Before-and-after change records
* * *

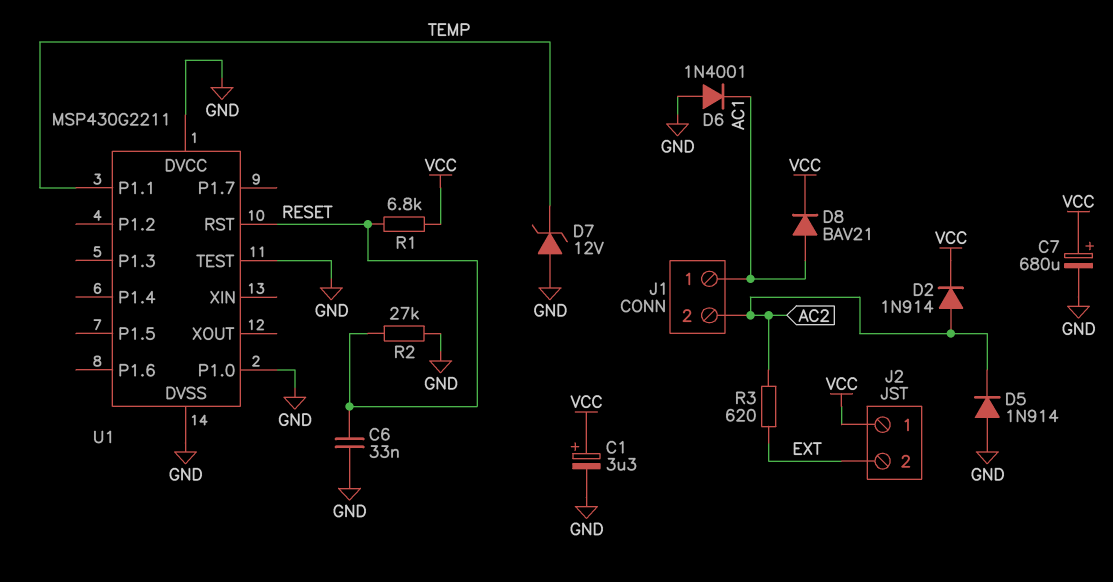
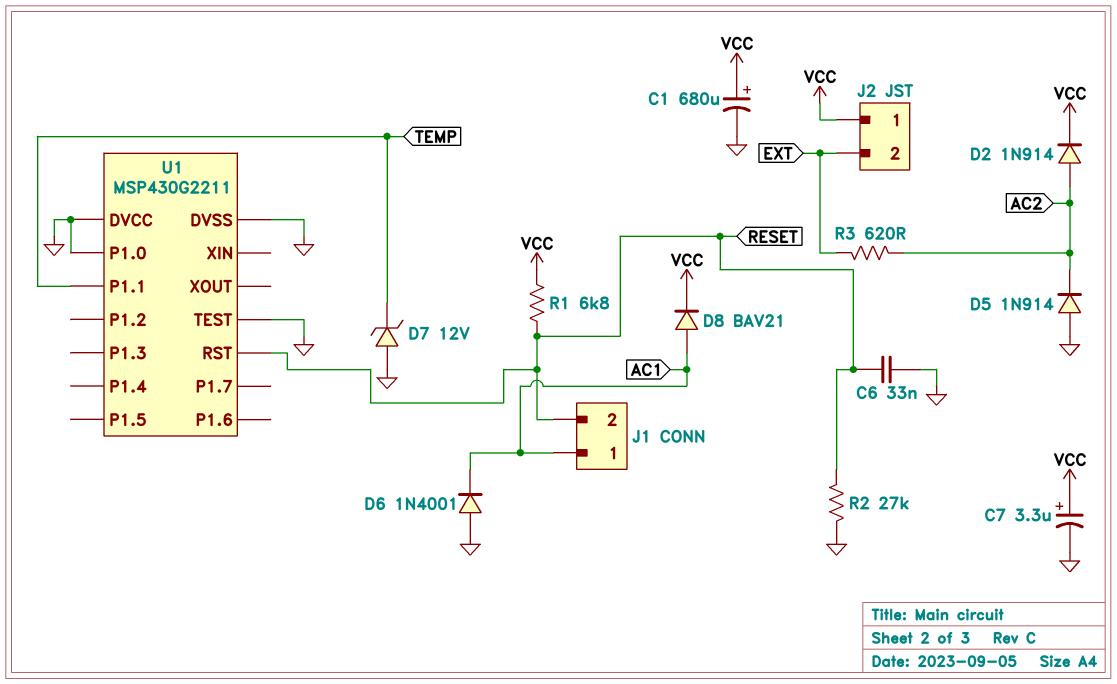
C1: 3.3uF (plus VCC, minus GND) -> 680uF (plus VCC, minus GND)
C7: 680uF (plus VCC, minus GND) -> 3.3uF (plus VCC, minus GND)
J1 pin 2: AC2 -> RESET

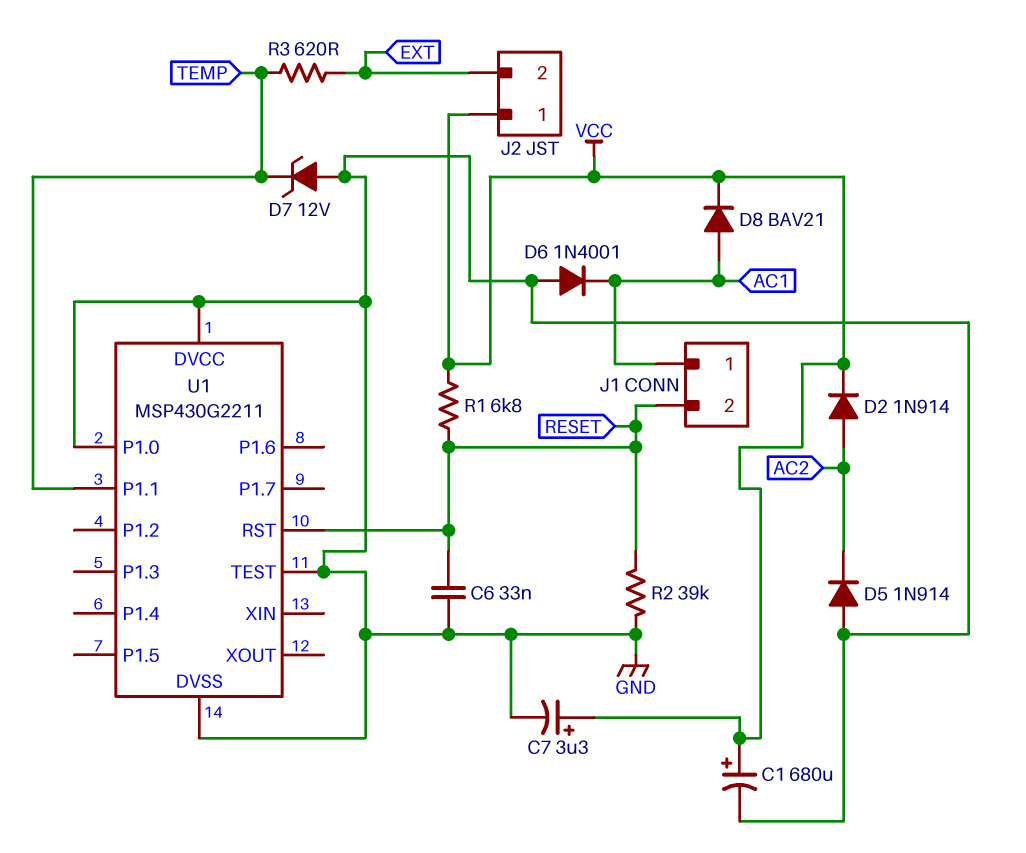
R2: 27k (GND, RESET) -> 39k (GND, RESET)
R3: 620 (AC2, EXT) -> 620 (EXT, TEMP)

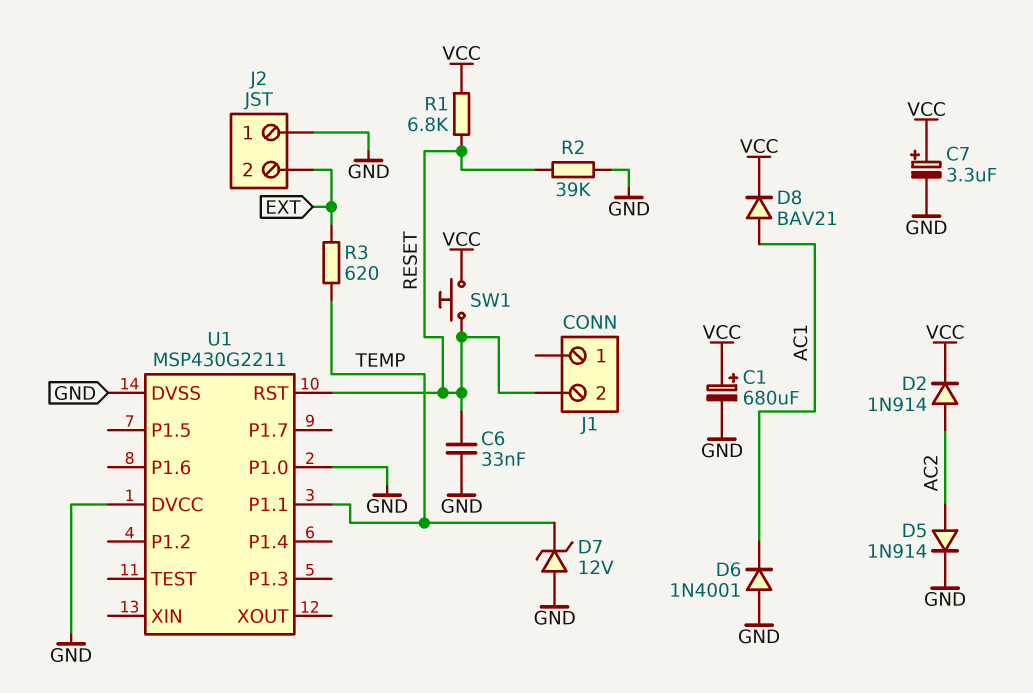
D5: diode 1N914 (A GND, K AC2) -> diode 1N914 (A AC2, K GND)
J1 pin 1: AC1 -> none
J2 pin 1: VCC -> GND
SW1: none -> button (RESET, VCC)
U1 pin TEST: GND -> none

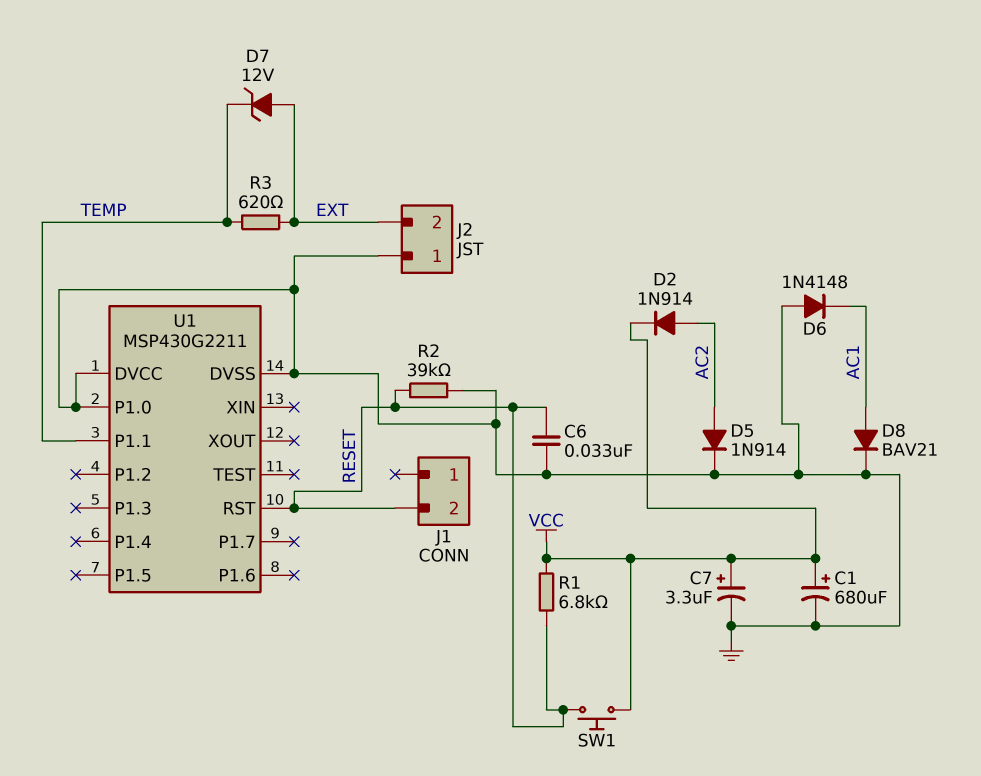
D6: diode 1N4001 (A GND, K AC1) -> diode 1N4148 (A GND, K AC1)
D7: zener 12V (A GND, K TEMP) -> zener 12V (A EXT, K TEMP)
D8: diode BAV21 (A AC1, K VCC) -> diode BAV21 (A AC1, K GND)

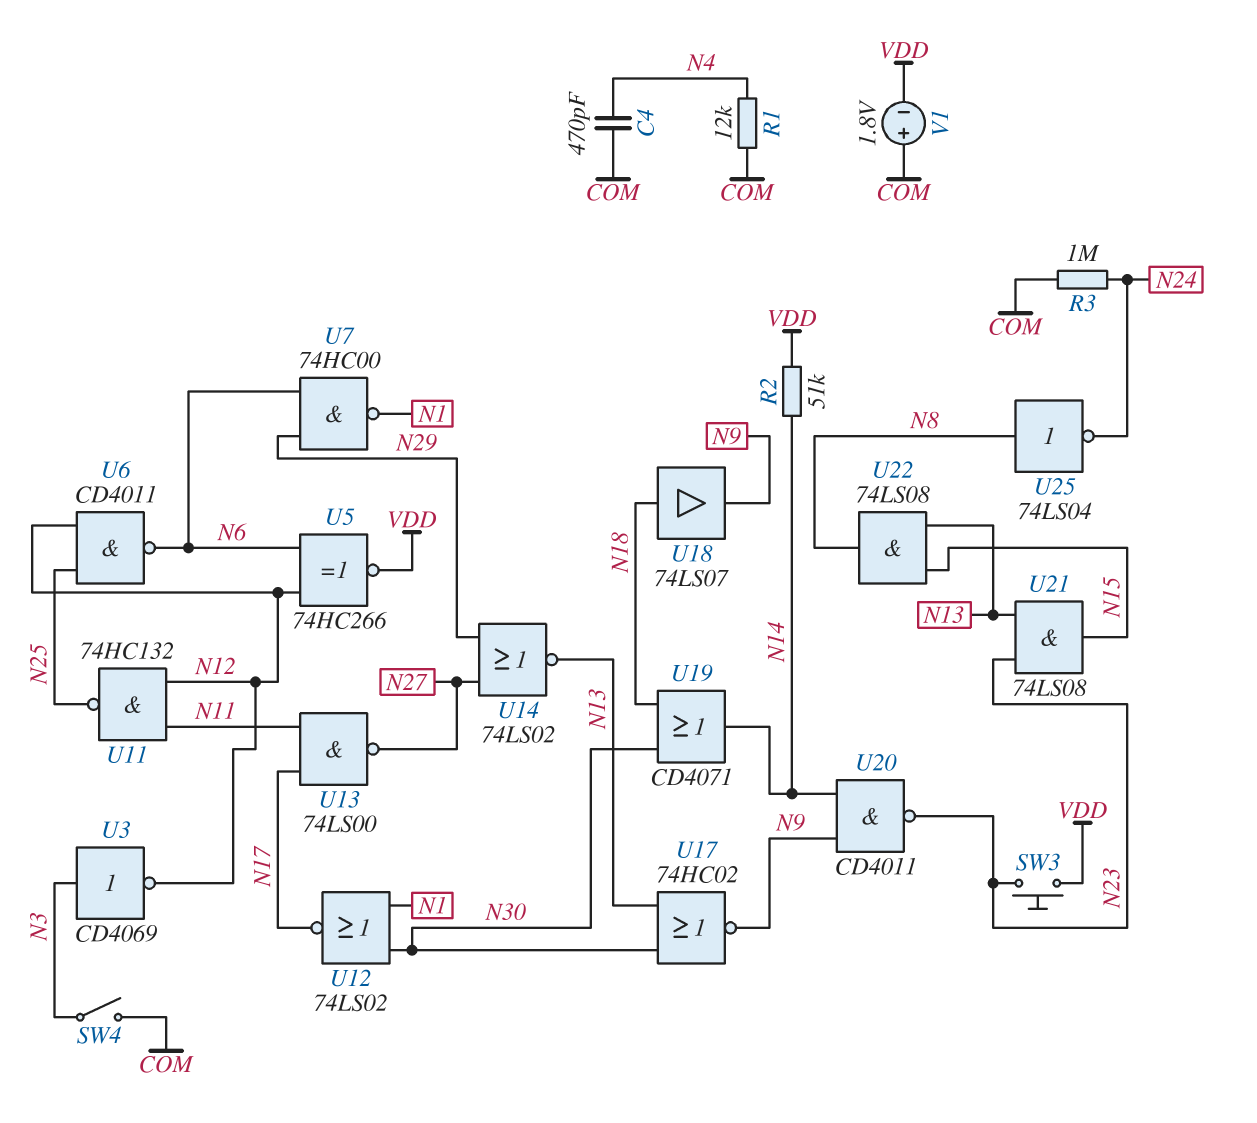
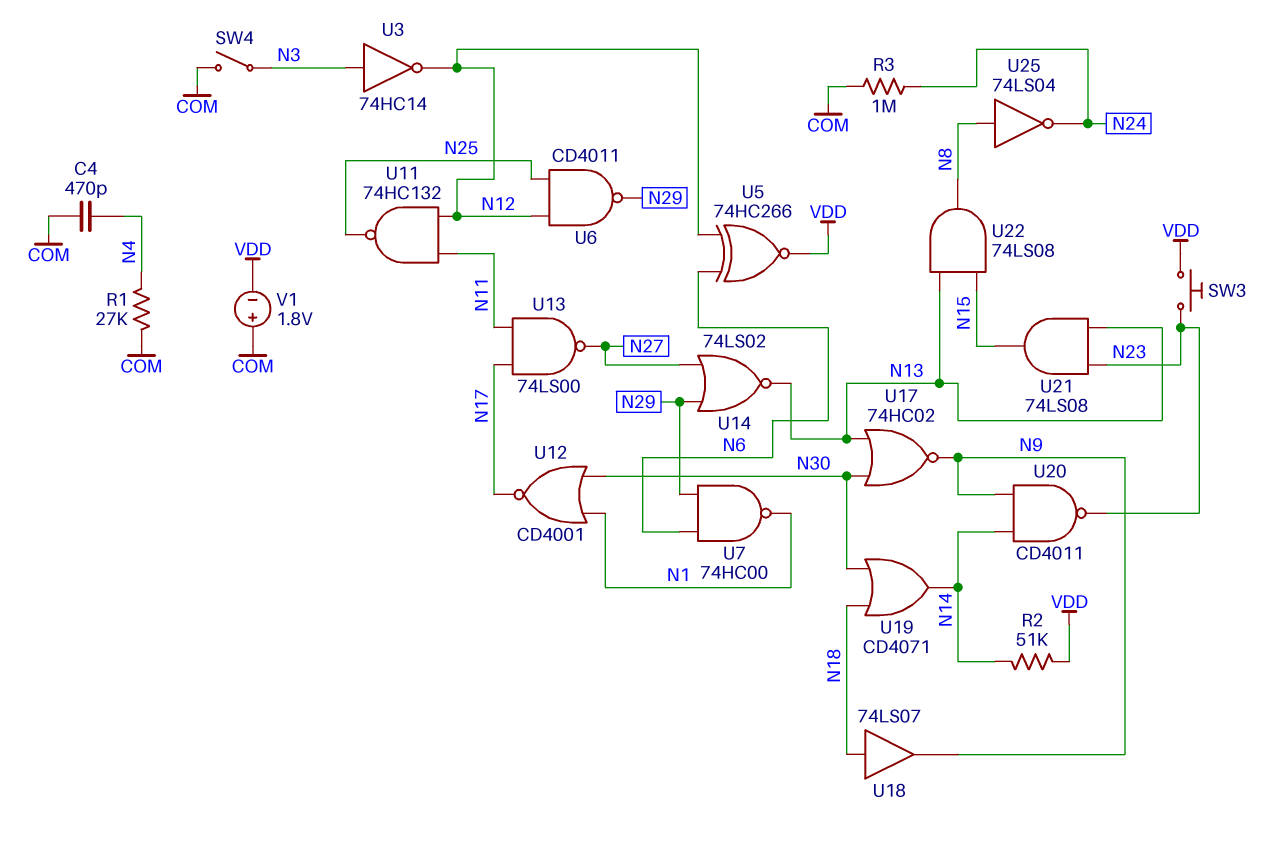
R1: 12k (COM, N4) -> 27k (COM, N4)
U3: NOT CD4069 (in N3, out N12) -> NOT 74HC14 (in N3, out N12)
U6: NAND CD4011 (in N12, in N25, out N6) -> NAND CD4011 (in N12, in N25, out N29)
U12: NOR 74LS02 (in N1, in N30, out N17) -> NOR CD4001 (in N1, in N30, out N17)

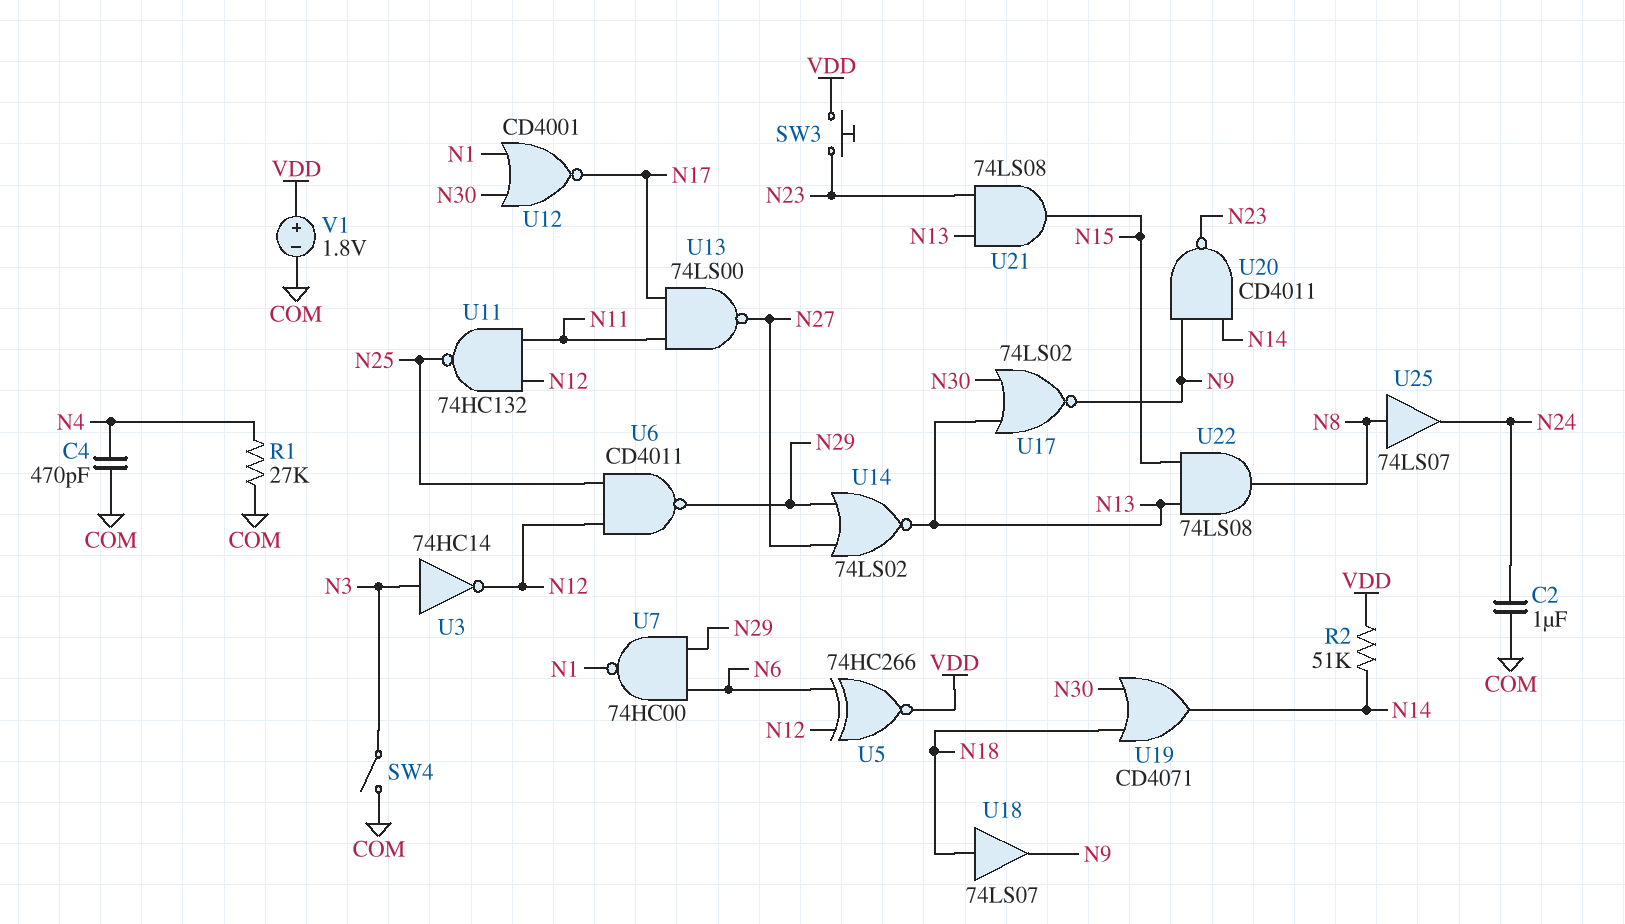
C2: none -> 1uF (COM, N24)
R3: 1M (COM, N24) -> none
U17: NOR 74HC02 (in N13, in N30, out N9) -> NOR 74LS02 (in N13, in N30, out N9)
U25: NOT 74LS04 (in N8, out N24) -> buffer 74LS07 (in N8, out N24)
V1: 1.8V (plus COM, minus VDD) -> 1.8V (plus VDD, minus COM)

* * *

PROBLEM
In your copy, repeat each record exactly and include no pictures.

SOLUTION FOR THIS PROBLEM
C1: 3.3uF (plus VCC, minus GND) -> 680uF (plus VCC, minus GND)
C7: 680uF (plus VCC, minus GND) -> 3.3uF (plus VCC, minus GND)
J1 pin 2: AC2 -> RESET

R2: 27k (GND, RESET) -> 39k (GND, RESET)
R3: 620 (AC2, EXT) -> 620 (EXT, TEMP)

D5: diode 1N914 (A GND, K AC2) -> diode 1N914 (A AC2, K GND)
J1 pin 1: AC1 -> none
J2 pin 1: VCC -> GND
SW1: none -> button (RESET, VCC)
U1 pin TEST: GND -> none

D6: diode 1N4001 (A GND, K AC1) -> diode 1N4148 (A GND, K AC1)
D7: zener 12V (A GND, K TEMP) -> zener 12V (A EXT, K TEMP)
D8: diode BAV21 (A AC1, K VCC) -> diode BAV21 (A AC1, K GND)

R1: 12k (COM, N4) -> 27k (COM, N4)
U3: NOT CD4069 (in N3, out N12) -> NOT 74HC14 (in N3, out N12)
U6: NAND CD4011 (in N12, in N25, out N6) -> NAND CD4011 (in N12, in N25, out N29)
U12: NOR 74LS02 (in N1, in N30, out N17) -> NOR CD4001 (in N1, in N30, out N17)

C2: none -> 1uF (COM, N24)
R3: 1M (COM, N24) -> none
U17: NOR 74HC02 (in N13, in N30, out N9) -> NOR 74LS02 (in N13, in N30, out N9)
U25: NOT 74LS04 (in N8, out N24) -> buffer 74LS07 (in N8, out N24)
V1: 1.8V (plus COM, minus VDD) -> 1.8V (plus VDD, minus COM)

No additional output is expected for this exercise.